EXERCISE INPUT |
- - -

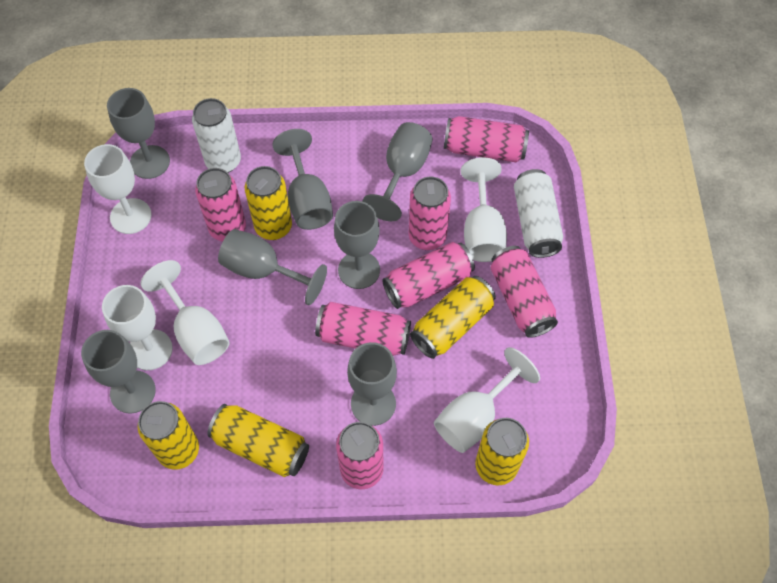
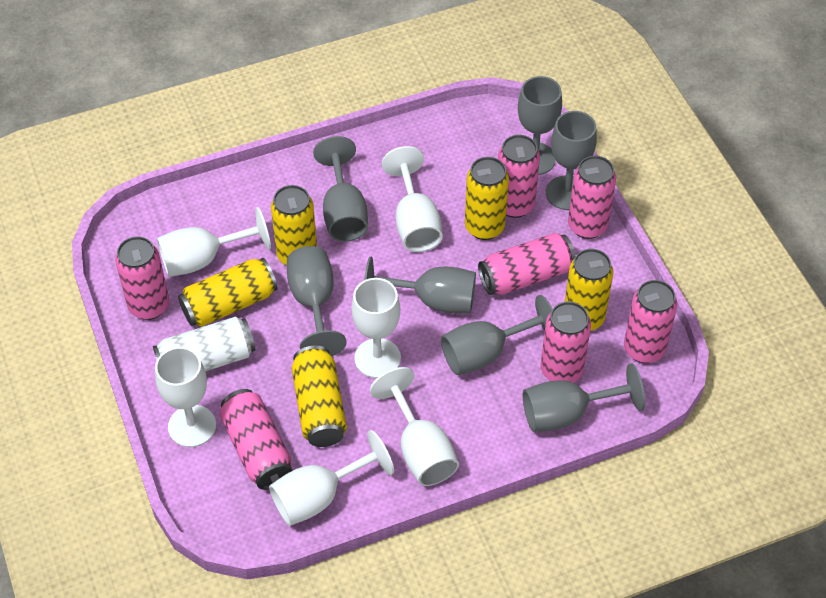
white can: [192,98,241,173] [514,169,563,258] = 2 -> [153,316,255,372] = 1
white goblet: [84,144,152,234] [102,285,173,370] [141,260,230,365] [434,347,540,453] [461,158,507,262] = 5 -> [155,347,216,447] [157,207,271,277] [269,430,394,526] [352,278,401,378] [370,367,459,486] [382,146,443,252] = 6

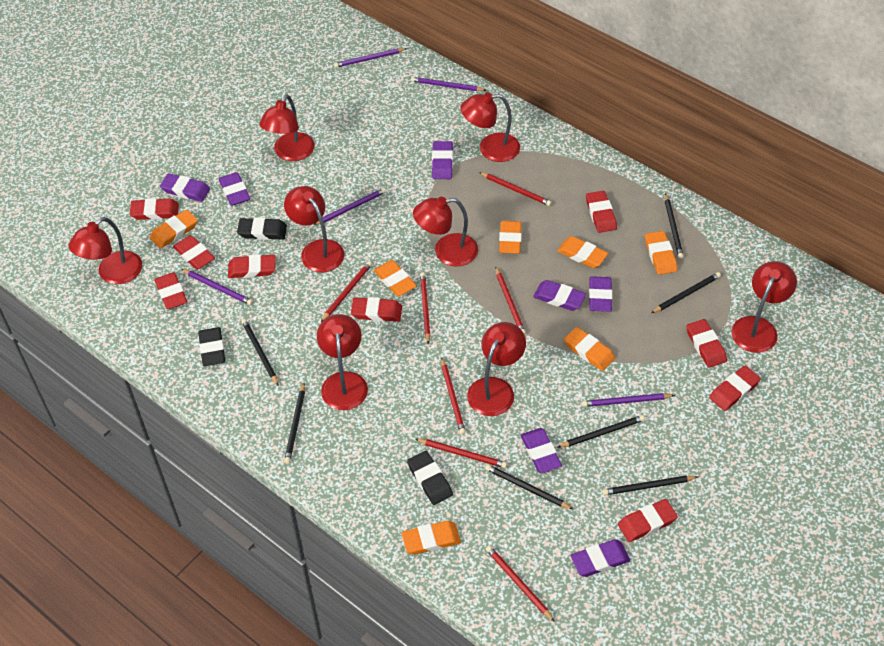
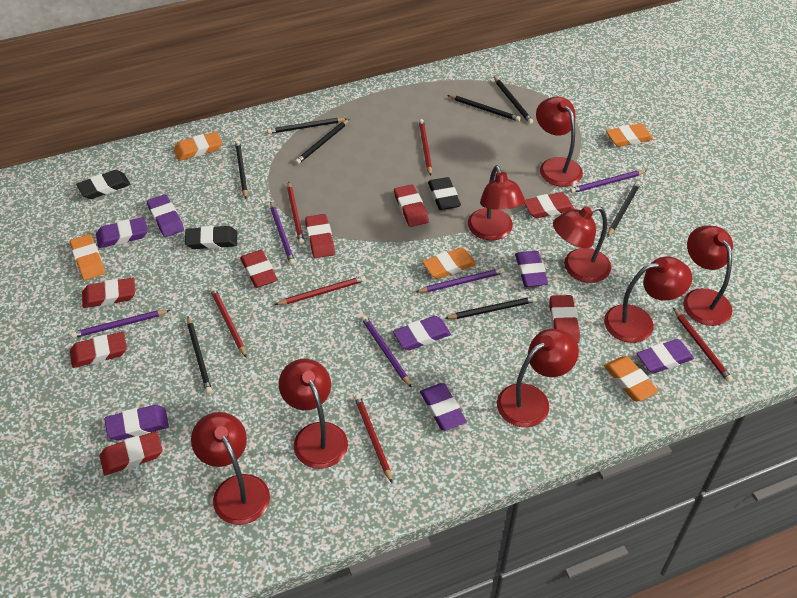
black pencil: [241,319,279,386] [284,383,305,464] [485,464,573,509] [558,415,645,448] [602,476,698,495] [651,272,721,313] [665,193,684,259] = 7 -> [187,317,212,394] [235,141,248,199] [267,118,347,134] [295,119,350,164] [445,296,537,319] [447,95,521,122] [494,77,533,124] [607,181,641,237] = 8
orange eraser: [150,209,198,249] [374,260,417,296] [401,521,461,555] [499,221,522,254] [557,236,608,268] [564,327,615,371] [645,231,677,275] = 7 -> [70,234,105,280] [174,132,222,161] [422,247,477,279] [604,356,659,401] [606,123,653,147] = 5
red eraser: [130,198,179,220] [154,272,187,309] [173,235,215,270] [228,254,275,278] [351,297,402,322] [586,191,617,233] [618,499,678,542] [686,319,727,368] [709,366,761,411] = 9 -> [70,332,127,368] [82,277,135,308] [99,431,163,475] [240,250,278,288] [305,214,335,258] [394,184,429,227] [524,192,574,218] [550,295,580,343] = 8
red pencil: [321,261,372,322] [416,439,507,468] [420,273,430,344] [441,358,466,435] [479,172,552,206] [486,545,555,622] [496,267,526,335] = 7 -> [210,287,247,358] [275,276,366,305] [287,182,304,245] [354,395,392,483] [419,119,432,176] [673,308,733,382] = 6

- - -

WORK INSTRUCTION | In these entries, please give the number of lines holding the string "white" and nothing more.

ANSWER BOX | 2